● Work instruction
Repeat all the data exactly, and where a record holds a picture, leave that picture out.

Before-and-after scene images
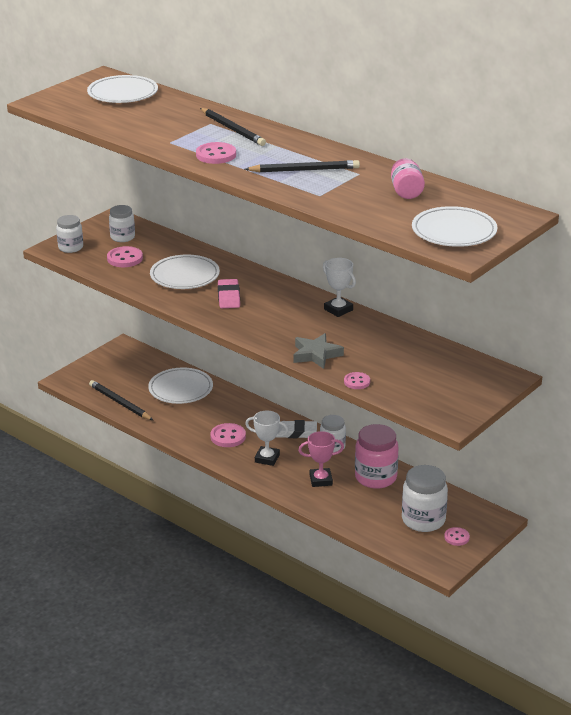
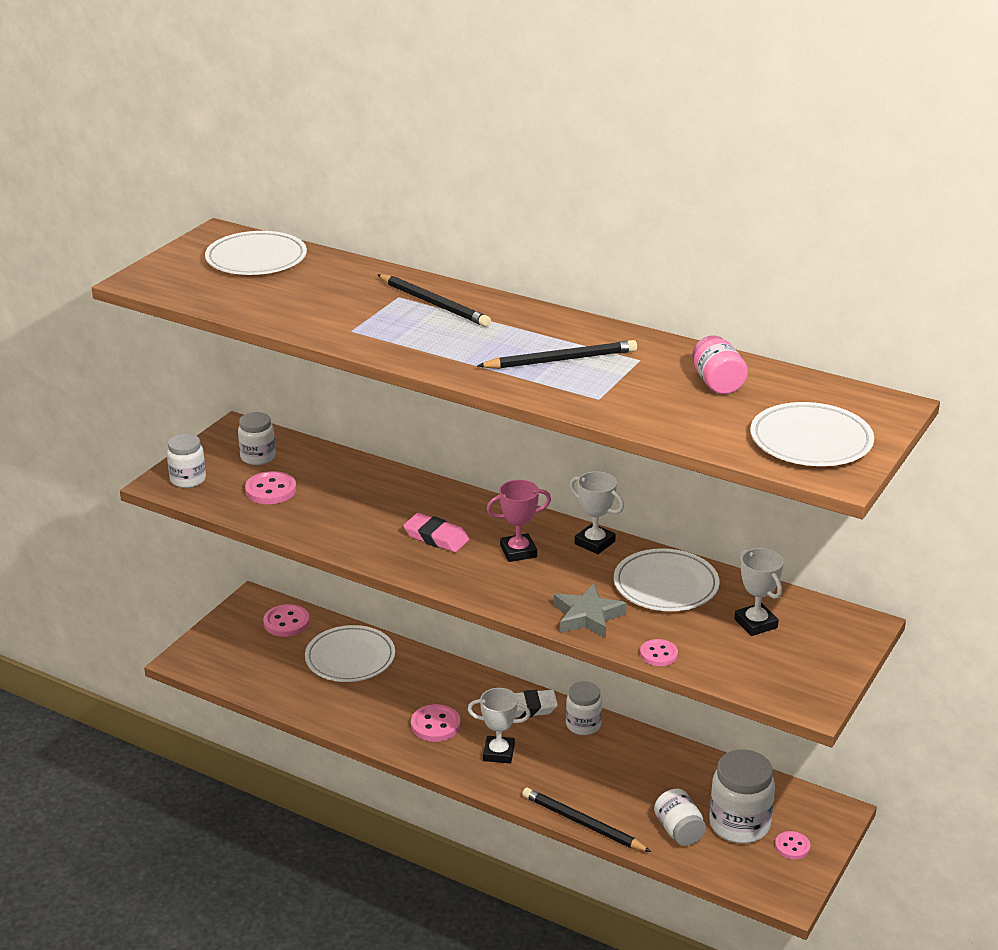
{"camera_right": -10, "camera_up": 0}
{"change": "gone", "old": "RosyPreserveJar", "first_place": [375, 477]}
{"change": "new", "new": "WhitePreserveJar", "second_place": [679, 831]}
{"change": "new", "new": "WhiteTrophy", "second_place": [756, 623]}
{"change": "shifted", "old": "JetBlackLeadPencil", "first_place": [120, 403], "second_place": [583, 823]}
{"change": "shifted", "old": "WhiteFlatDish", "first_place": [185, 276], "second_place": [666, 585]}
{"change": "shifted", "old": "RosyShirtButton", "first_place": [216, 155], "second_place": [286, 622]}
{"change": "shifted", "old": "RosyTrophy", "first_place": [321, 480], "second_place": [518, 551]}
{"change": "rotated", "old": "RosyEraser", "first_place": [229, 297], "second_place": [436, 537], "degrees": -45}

● Solution for this exercise
{"camera_right": -10, "camera_up": 0}
{"change": "gone", "old": "RosyPreserveJar", "first_place": [375, 477]}
{"change": "new", "new": "WhitePreserveJar", "second_place": [679, 831]}
{"change": "new", "new": "WhiteTrophy", "second_place": [756, 623]}
{"change": "shifted", "old": "JetBlackLeadPencil", "first_place": [120, 403], "second_place": [583, 823]}
{"change": "shifted", "old": "WhiteFlatDish", "first_place": [185, 276], "second_place": [666, 585]}
{"change": "shifted", "old": "RosyShirtButton", "first_place": [216, 155], "second_place": [286, 622]}
{"change": "shifted", "old": "RosyTrophy", "first_place": [321, 480], "second_place": [518, 551]}
{"change": "rotated", "old": "RosyEraser", "first_place": [229, 297], "second_place": [436, 537], "degrees": -45}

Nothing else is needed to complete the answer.